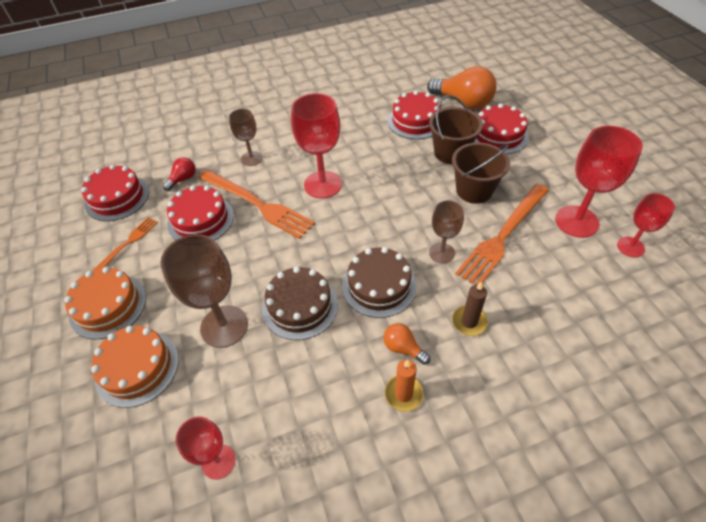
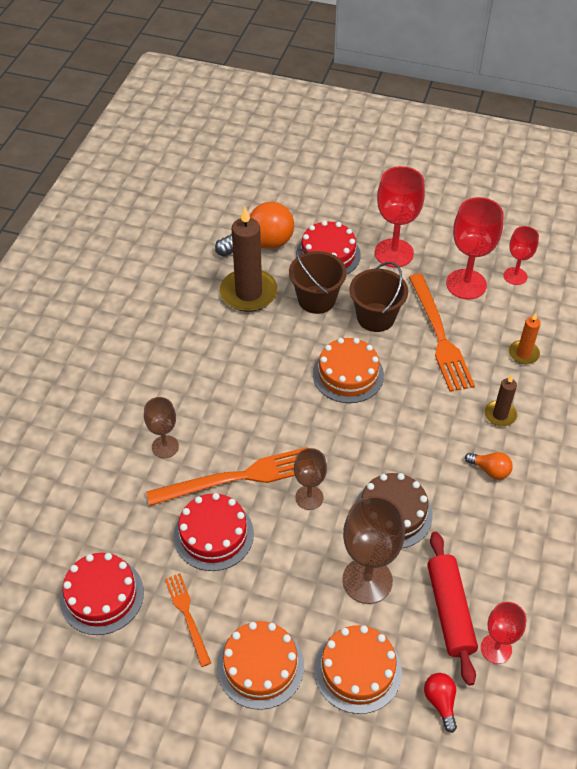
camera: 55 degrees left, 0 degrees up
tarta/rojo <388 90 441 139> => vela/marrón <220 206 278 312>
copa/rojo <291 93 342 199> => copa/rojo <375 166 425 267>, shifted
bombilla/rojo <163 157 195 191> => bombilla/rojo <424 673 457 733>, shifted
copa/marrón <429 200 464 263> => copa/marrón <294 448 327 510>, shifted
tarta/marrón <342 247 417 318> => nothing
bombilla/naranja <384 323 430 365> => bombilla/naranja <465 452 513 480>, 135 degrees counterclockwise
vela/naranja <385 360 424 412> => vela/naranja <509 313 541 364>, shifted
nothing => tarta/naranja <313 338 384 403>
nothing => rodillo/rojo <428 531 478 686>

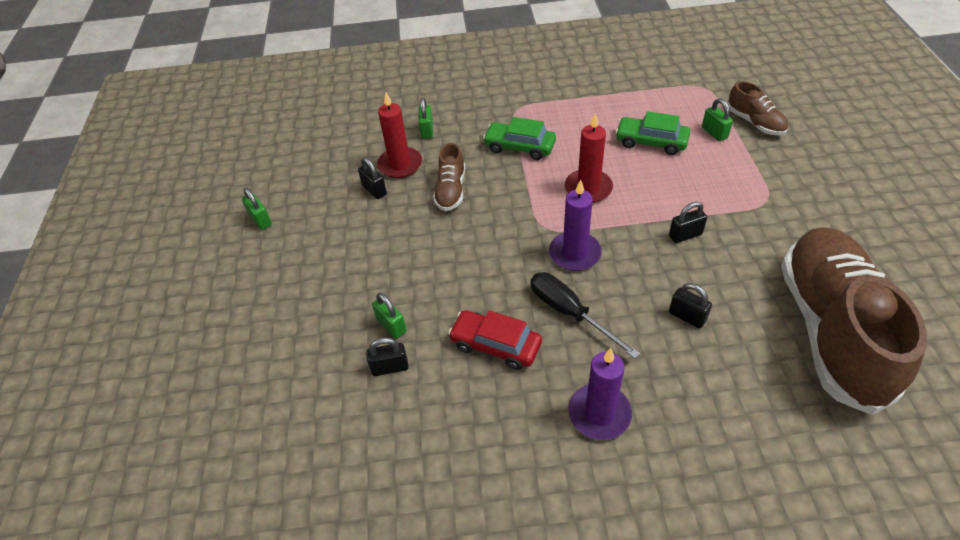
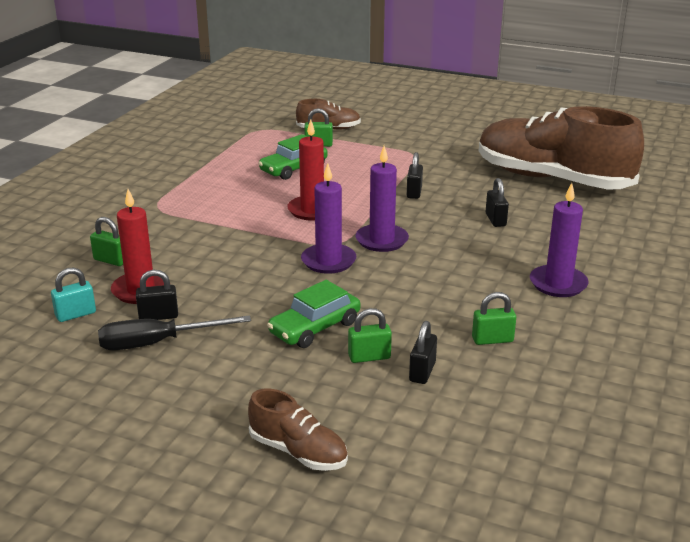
camera: 65 degrees left, 20 degrees down
coche/verde <483 117 556 160> => coche/verde <267 280 360 348>, shifted
zapato/marrón <433 143 465 211> => zapato/marrón <248 389 348 471>, shifted
candado/verde <242 187 272 230> => candado/verde <472 292 516 345>, shifted
destornillador/negro <530 272 640 359> => destornillador/negro <98 315 251 350>, shifted
candado/negro <669 283 712 328> => candado/negro <486 178 509 227>, 75 degrees counterclockwise
coche/rojo <448 310 542 370> => nothing
nothing => vela/morado <301 163 356 274>
nothing => candado/turquesa <51 267 96 322>

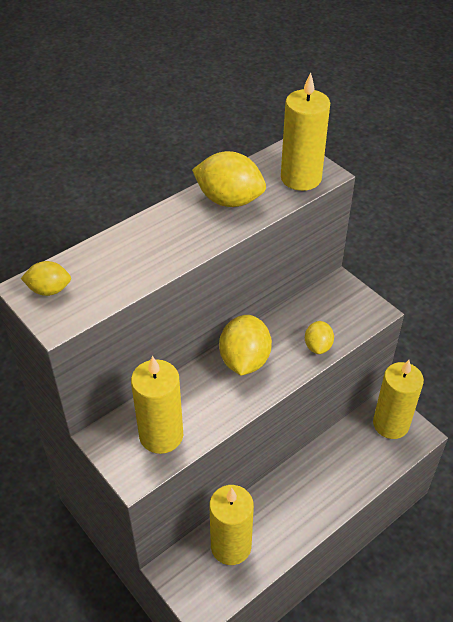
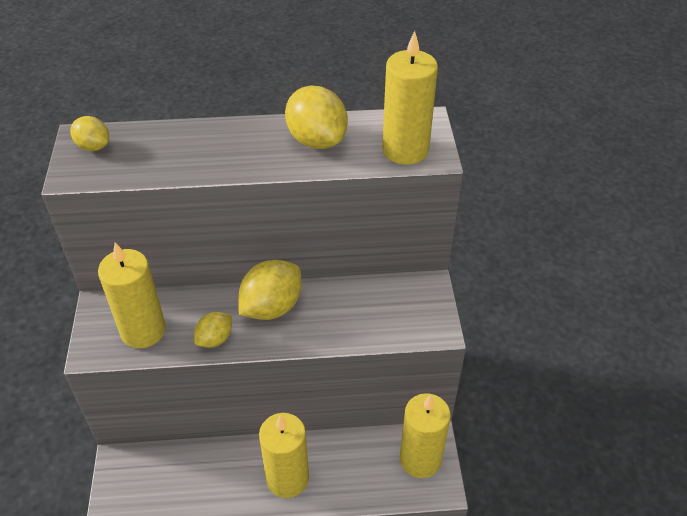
camera: 35 degrees right, 0 degrees up
limón/amarillo <305 321 334 354> => limón/amarillo <194 312 232 348>, shifted
vela/amarillo <210 485 254 565> => vela/amarillo <259 413 309 498>, shifted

**Exercise brief**
Repeat the listing above word for word and leave its images out.

**Task solution**
camera: 55 degrees left, 0 degrees up
tarta/rojo <388 90 441 139> => vela/marrón <220 206 278 312>
copa/rojo <291 93 342 199> => copa/rojo <375 166 425 267>, shifted
bombilla/rojo <163 157 195 191> => bombilla/rojo <424 673 457 733>, shifted
copa/marrón <429 200 464 263> => copa/marrón <294 448 327 510>, shifted
tarta/marrón <342 247 417 318> => nothing
bombilla/naranja <384 323 430 365> => bombilla/naranja <465 452 513 480>, 135 degrees counterclockwise
vela/naranja <385 360 424 412> => vela/naranja <509 313 541 364>, shifted
nothing => tarta/naranja <313 338 384 403>
nothing => rodillo/rojo <428 531 478 686>

camera: 65 degrees left, 20 degrees down
coche/verde <483 117 556 160> => coche/verde <267 280 360 348>, shifted
zapato/marrón <433 143 465 211> => zapato/marrón <248 389 348 471>, shifted
candado/verde <242 187 272 230> => candado/verde <472 292 516 345>, shifted
destornillador/negro <530 272 640 359> => destornillador/negro <98 315 251 350>, shifted
candado/negro <669 283 712 328> => candado/negro <486 178 509 227>, 75 degrees counterclockwise
coche/rojo <448 310 542 370> => nothing
nothing => vela/morado <301 163 356 274>
nothing => candado/turquesa <51 267 96 322>

camera: 35 degrees right, 0 degrees up
limón/amarillo <305 321 334 354> => limón/amarillo <194 312 232 348>, shifted
vela/amarillo <210 485 254 565> => vela/amarillo <259 413 309 498>, shifted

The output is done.